_Your assignment_: From the entries below, return only the lines starting at the one that contains "- move: cupcake" and ending at the one that contains "- delete: domino (white)", exactly as they stand.

_Records for this task_:
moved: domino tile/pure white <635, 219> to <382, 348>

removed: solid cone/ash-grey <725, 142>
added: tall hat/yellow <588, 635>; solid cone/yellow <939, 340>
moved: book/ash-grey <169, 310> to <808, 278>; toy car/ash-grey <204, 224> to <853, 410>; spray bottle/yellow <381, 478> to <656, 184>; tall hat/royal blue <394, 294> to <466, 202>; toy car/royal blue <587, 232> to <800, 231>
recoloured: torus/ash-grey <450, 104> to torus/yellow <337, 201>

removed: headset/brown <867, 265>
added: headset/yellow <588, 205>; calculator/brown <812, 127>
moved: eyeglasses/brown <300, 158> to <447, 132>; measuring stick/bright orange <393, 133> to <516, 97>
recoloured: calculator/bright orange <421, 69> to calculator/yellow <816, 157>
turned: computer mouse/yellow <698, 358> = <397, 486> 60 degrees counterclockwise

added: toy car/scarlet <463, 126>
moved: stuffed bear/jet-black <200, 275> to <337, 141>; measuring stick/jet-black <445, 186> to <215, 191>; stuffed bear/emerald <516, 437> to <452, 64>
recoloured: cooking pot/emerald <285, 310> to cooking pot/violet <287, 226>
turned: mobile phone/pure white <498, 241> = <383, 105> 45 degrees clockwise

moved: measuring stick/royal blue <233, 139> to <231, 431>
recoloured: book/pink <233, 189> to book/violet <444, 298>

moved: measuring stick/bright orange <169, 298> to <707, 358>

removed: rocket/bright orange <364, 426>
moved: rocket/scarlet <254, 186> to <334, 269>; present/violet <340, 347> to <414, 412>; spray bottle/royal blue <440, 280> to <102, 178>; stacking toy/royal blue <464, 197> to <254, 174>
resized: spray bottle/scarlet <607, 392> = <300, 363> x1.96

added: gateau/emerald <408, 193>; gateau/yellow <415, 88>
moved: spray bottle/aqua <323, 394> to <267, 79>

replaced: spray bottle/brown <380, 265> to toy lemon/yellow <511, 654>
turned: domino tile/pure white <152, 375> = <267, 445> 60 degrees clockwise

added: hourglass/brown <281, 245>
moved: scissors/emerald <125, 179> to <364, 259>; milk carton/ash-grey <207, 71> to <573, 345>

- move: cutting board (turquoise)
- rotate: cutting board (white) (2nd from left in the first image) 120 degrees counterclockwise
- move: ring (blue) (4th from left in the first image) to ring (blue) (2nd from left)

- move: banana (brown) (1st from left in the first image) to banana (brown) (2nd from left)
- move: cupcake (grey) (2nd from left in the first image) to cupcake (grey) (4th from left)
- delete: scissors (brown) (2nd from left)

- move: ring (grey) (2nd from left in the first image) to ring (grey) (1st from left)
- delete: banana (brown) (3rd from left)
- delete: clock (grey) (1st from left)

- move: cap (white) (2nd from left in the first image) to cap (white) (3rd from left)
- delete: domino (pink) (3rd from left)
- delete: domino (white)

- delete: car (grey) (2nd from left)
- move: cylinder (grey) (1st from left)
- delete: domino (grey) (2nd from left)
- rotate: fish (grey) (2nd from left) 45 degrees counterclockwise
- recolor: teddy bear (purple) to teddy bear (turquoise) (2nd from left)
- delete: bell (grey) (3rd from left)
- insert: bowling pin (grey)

_Finished exercise_:
- move: cupcake (grey) (2nd from left in the first image) to cupcake (grey) (4th from left)
- delete: scissors (brown) (2nd from left)

- move: ring (grey) (2nd from left in the first image) to ring (grey) (1st from left)
- delete: banana (brown) (3rd from left)
- delete: clock (grey) (1st from left)

- move: cap (white) (2nd from left in the first image) to cap (white) (3rd from left)
- delete: domino (pink) (3rd from left)
- delete: domino (white)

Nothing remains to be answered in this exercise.